Aim of the task → From the listing below, copy every line with the word "purple".

Data for processing →
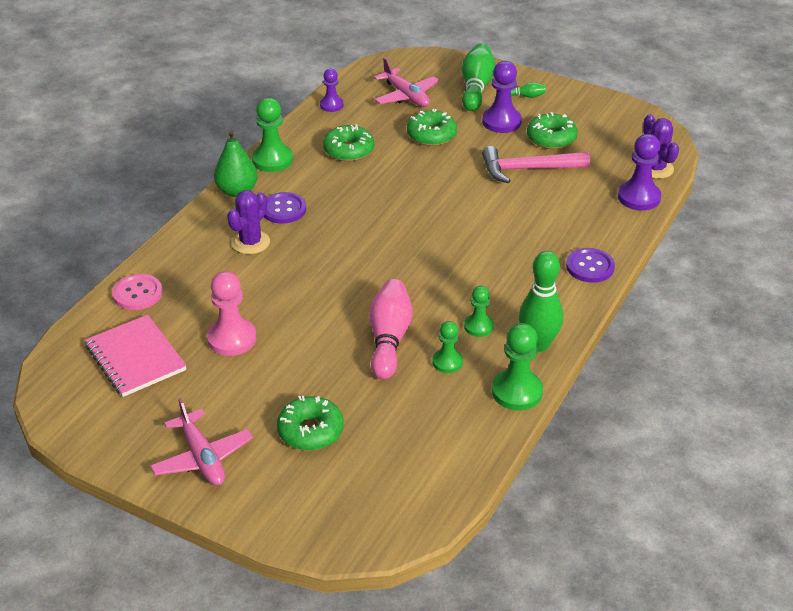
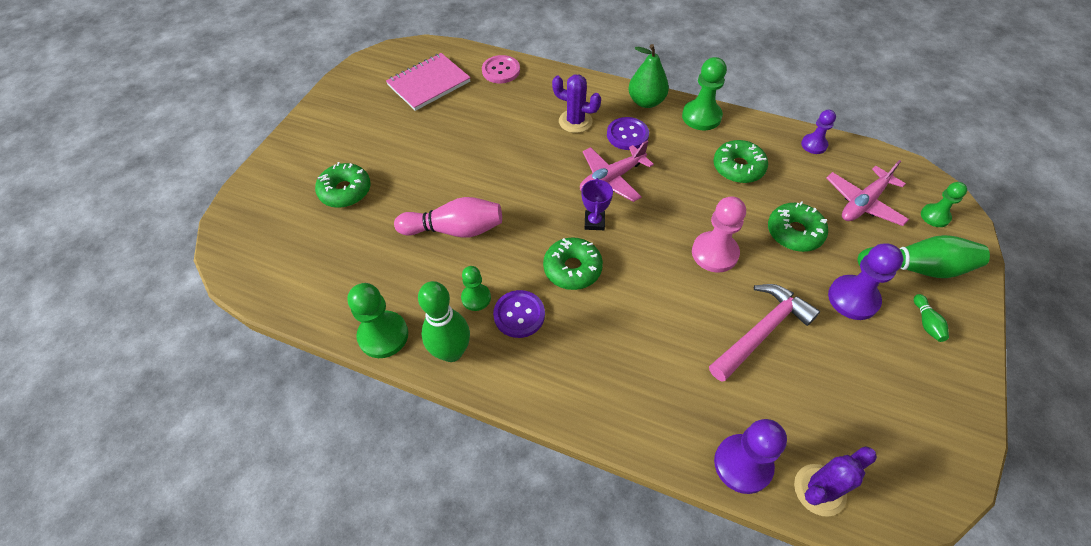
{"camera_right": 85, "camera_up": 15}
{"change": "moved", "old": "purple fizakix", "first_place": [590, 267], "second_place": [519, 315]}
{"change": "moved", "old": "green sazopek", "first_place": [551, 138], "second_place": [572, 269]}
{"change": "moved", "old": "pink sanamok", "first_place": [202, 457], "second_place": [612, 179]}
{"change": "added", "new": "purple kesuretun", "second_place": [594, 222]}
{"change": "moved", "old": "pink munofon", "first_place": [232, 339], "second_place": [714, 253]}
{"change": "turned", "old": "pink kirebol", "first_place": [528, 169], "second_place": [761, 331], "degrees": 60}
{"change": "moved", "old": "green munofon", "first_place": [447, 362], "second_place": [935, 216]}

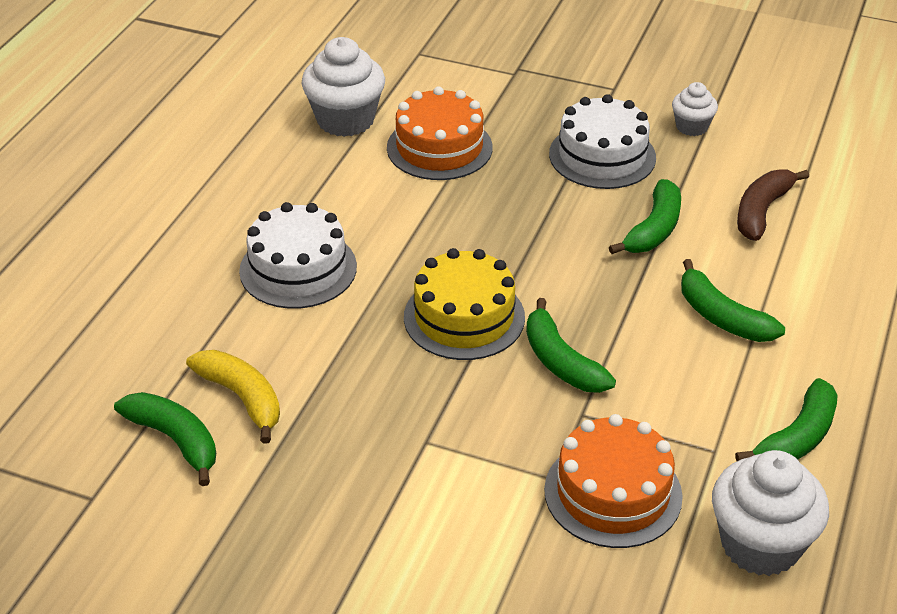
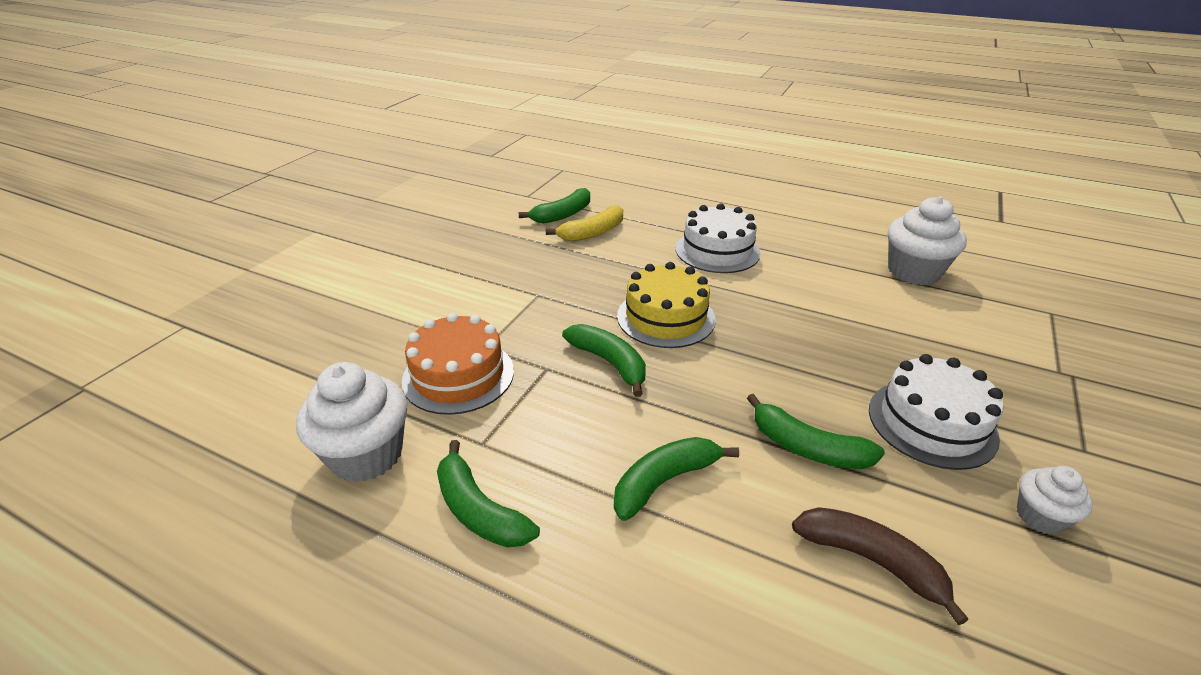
{"camera_right": 95, "camera_up": -5}
{"change": "turned", "old": "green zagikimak", "first_place": [561, 362], "second_place": [609, 363], "degrees": 75}
{"change": "removed", "old": "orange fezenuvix", "first_place": [439, 147]}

Answer section →
{"change": "moved", "old": "purple fizakix", "first_place": [590, 267], "second_place": [519, 315]}
{"change": "added", "new": "purple kesuretun", "second_place": [594, 222]}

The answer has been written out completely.